THE PROBLEM: With the pictures set aside, reproduce each entry precisely as it reads.
= Beginning of Section =
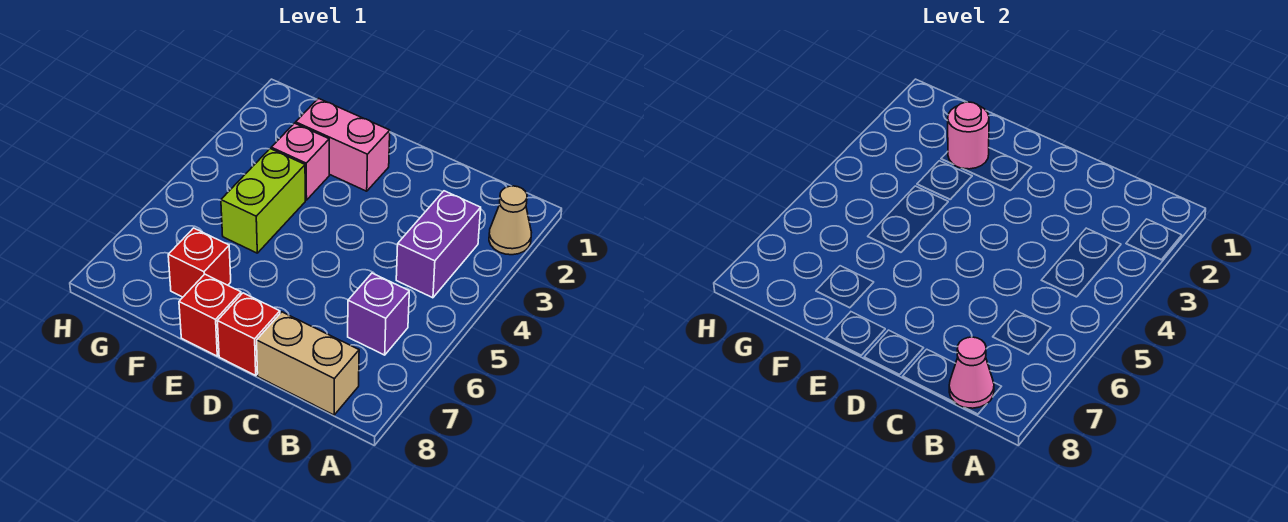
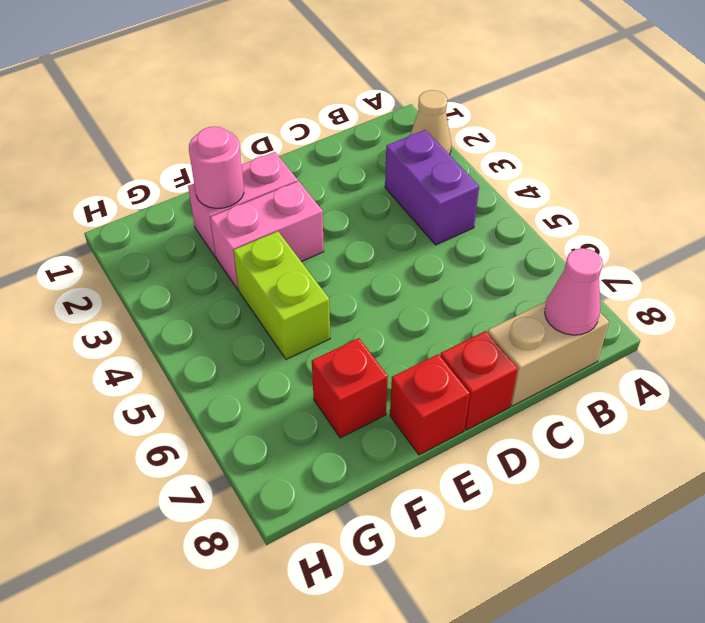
purple brick B6 level 1 -> none
pink brick F3 level 1 -> pink brick E3:F3 level 1

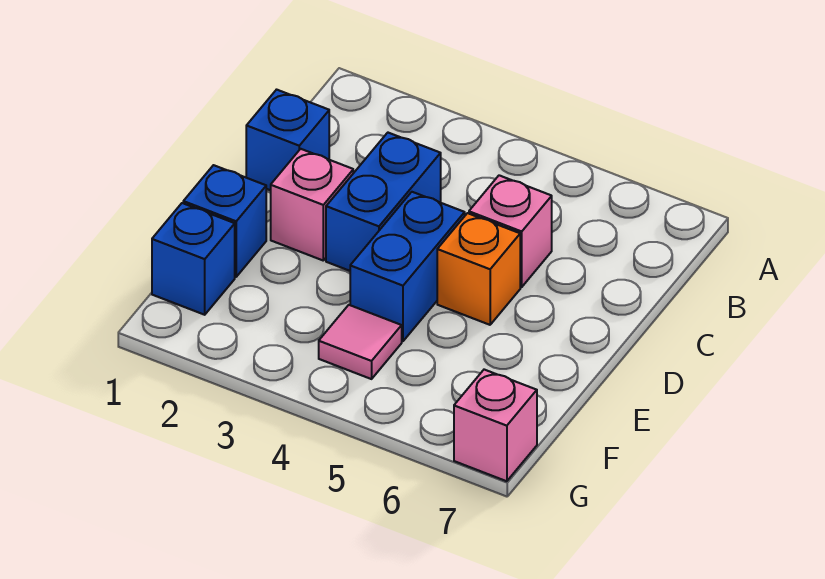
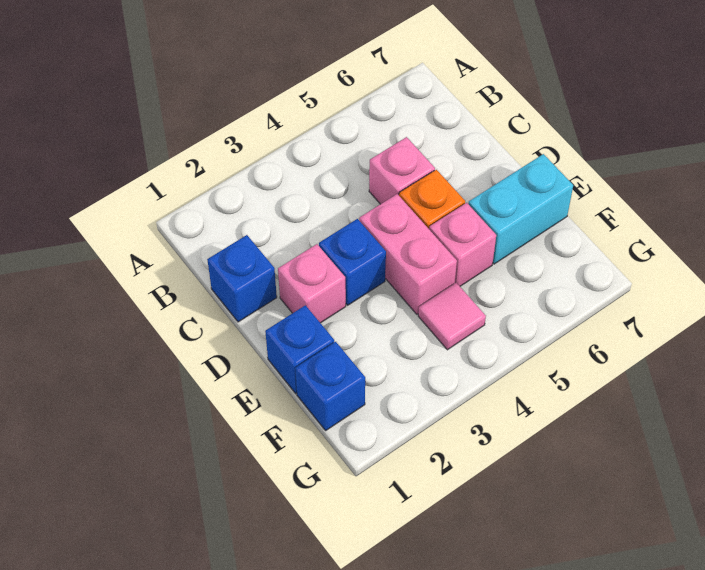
blue brick C3:D3 level 1 -> blue brick D3 level 1
blue brick D4:E4 level 1 -> pink brick D4:E4 level 1
none -> cyan brick E6:E7 level 1
pink brick G7 level 1 -> pink brick E5 level 1

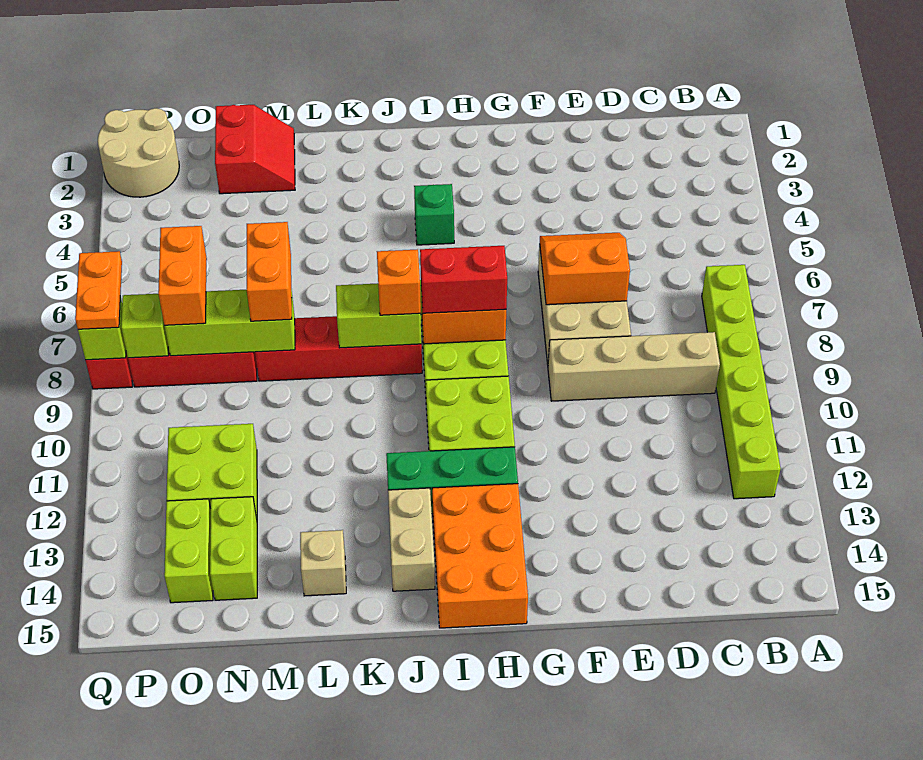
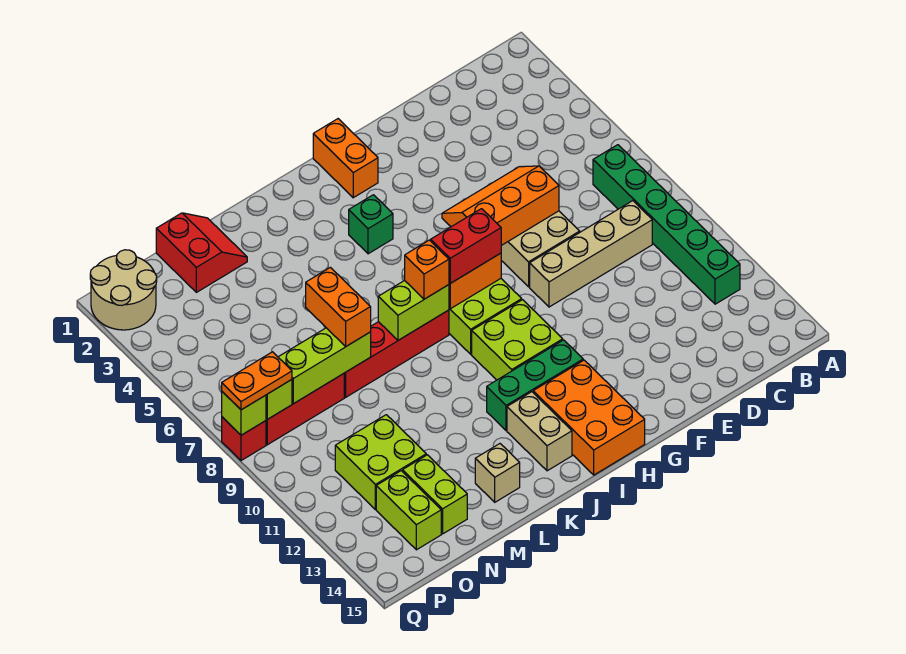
lime brick B7:B12 level 1 -> green brick B7:B12 level 1
orange slope E6:F7 level 2 top 7 -> orange slope E6:G7 level 2 top 7
orange brick O7:O8 level 3 -> orange brick H1:H2 level 1
orange plate Q7:Q8 level 3 -> orange plate P8:Q8 level 3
= End of Section =
RESPONSE TO THIS EXERCISE:
purple brick B6 level 1 -> none
pink brick F3 level 1 -> pink brick E3:F3 level 1

blue brick C3:D3 level 1 -> blue brick D3 level 1
blue brick D4:E4 level 1 -> pink brick D4:E4 level 1
none -> cyan brick E6:E7 level 1
pink brick G7 level 1 -> pink brick E5 level 1

lime brick B7:B12 level 1 -> green brick B7:B12 level 1
orange slope E6:F7 level 2 top 7 -> orange slope E6:G7 level 2 top 7
orange brick O7:O8 level 3 -> orange brick H1:H2 level 1
orange plate Q7:Q8 level 3 -> orange plate P8:Q8 level 3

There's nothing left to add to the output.